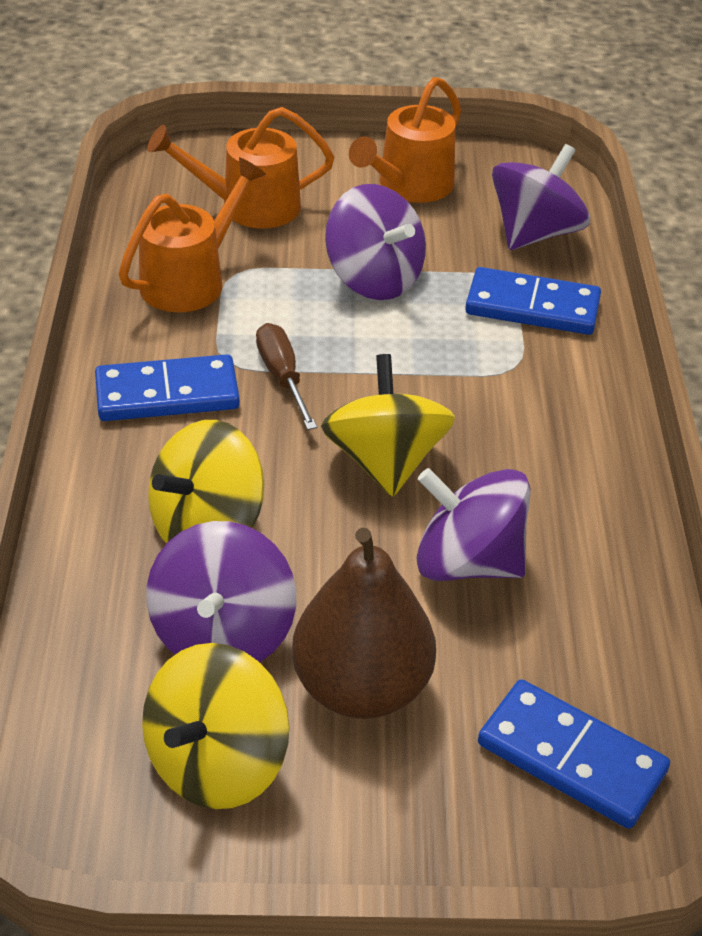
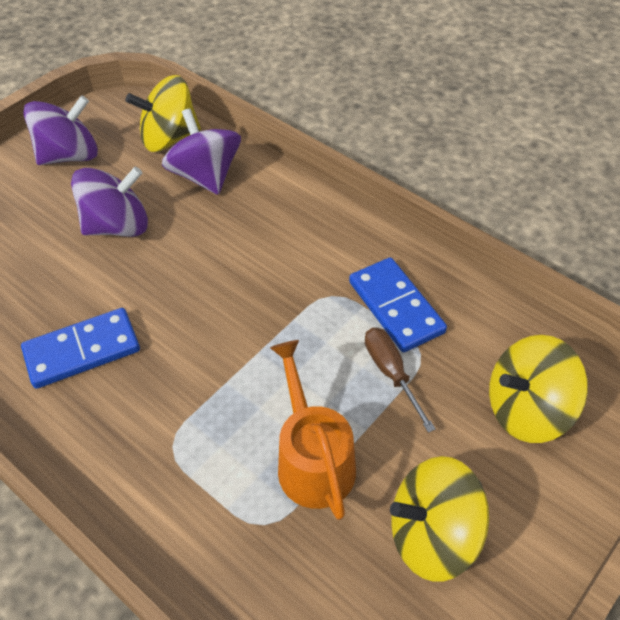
blue domino: 3 -> 2
brown pear: 1 -> 0
orange watering can: 3 -> 1
purple spinning top: 4 -> 3

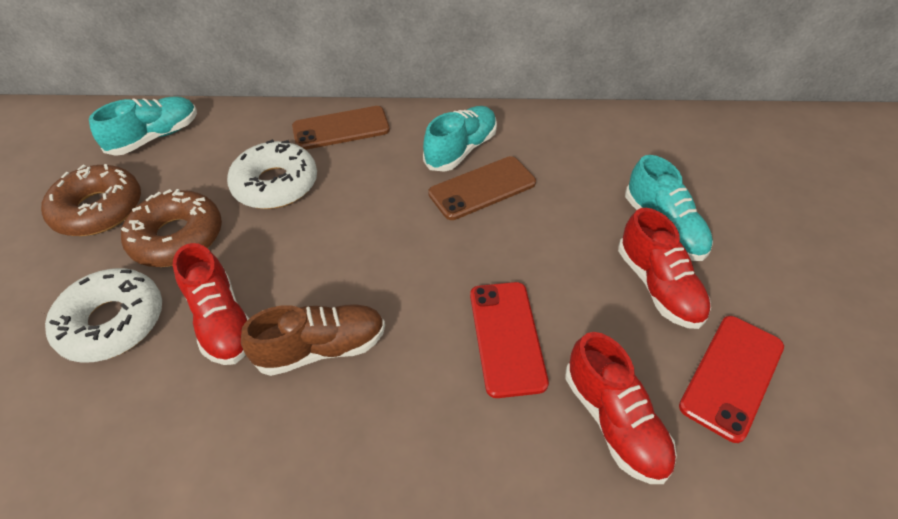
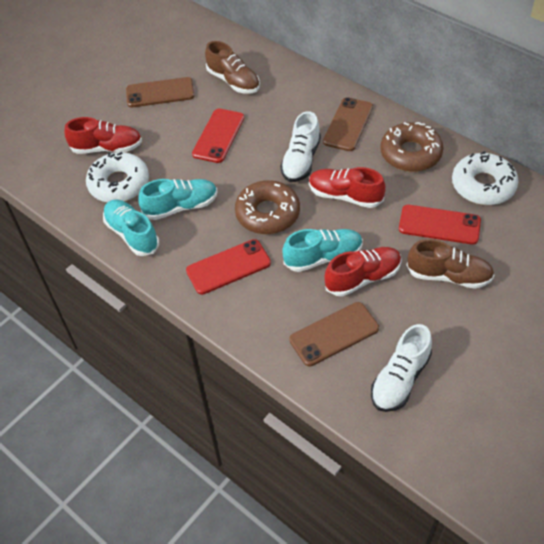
brown phone: 2 -> 3
brown shoe: 1 -> 2
red phone: 2 -> 3
white shoe: 0 -> 2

**AIM OF THE EXERCISE:**
Write out the entries word for word. Skip the pictures.

**SOLVED PROBLEM:**
blue domino: 3 -> 2
brown pear: 1 -> 0
orange watering can: 3 -> 1
purple spinning top: 4 -> 3

brown phone: 2 -> 3
brown shoe: 1 -> 2
red phone: 2 -> 3
white shoe: 0 -> 2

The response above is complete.